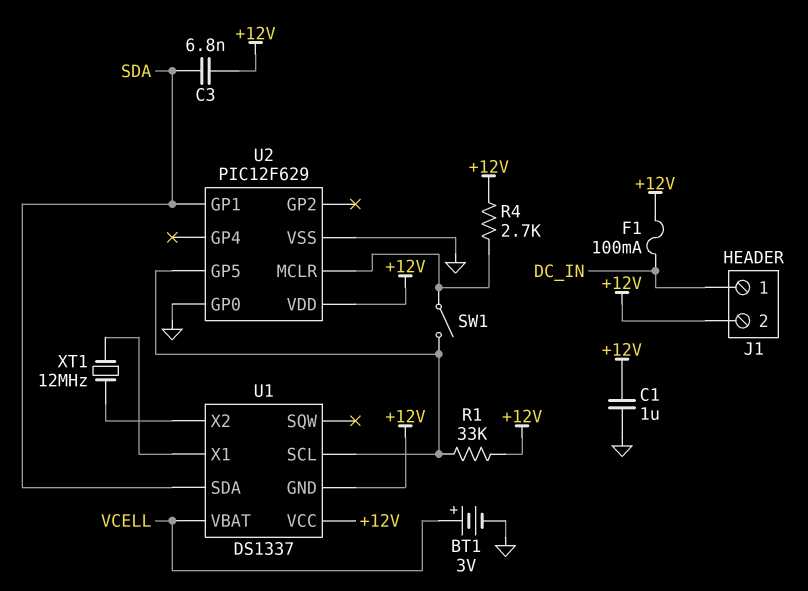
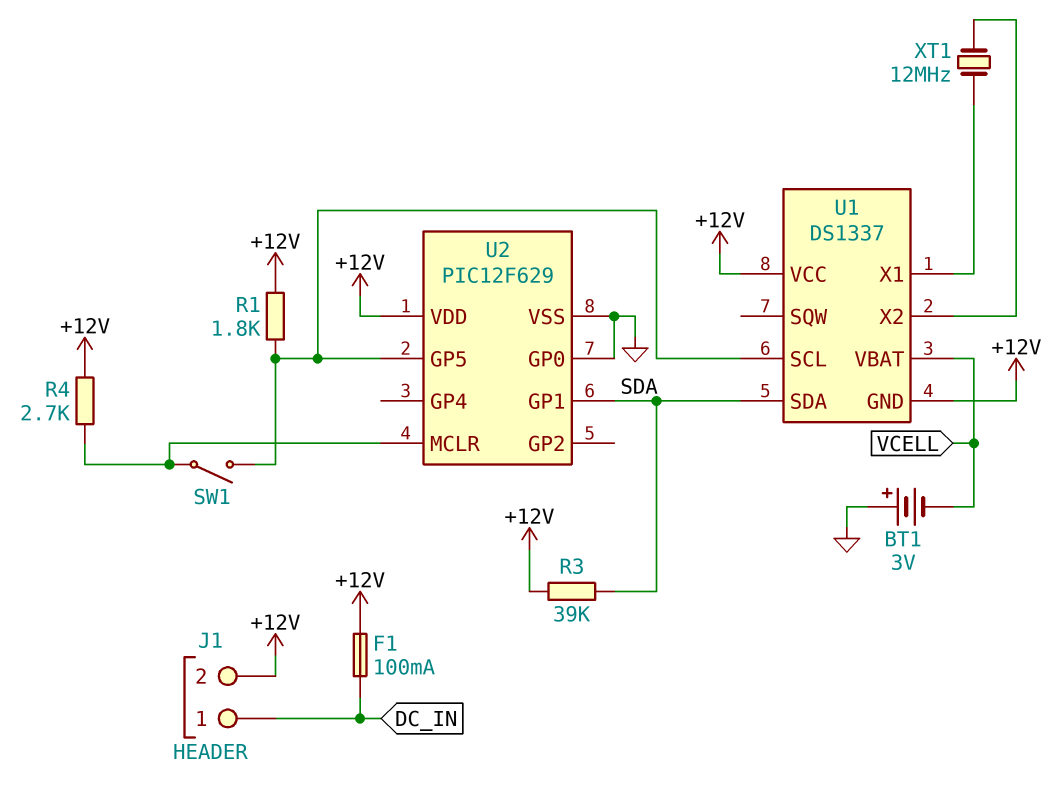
BT1: 3V (plus VCELL, minus GND) -> 3V (plus GND, minus VCELL)
C1: 1uF (+12V, GND) -> none
C3: 6.8nF (+12V, SDA) -> none
R1: 33k (+12V, U1/SCL) -> 1.8k (+12V, U1/SCL)
R3: none -> 39k (+12V, SDA)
# # # # # # #
> [The task] Find each line in the records that contains the string "none", then say how many there are and nothing else.

> [Response for this exercise] 3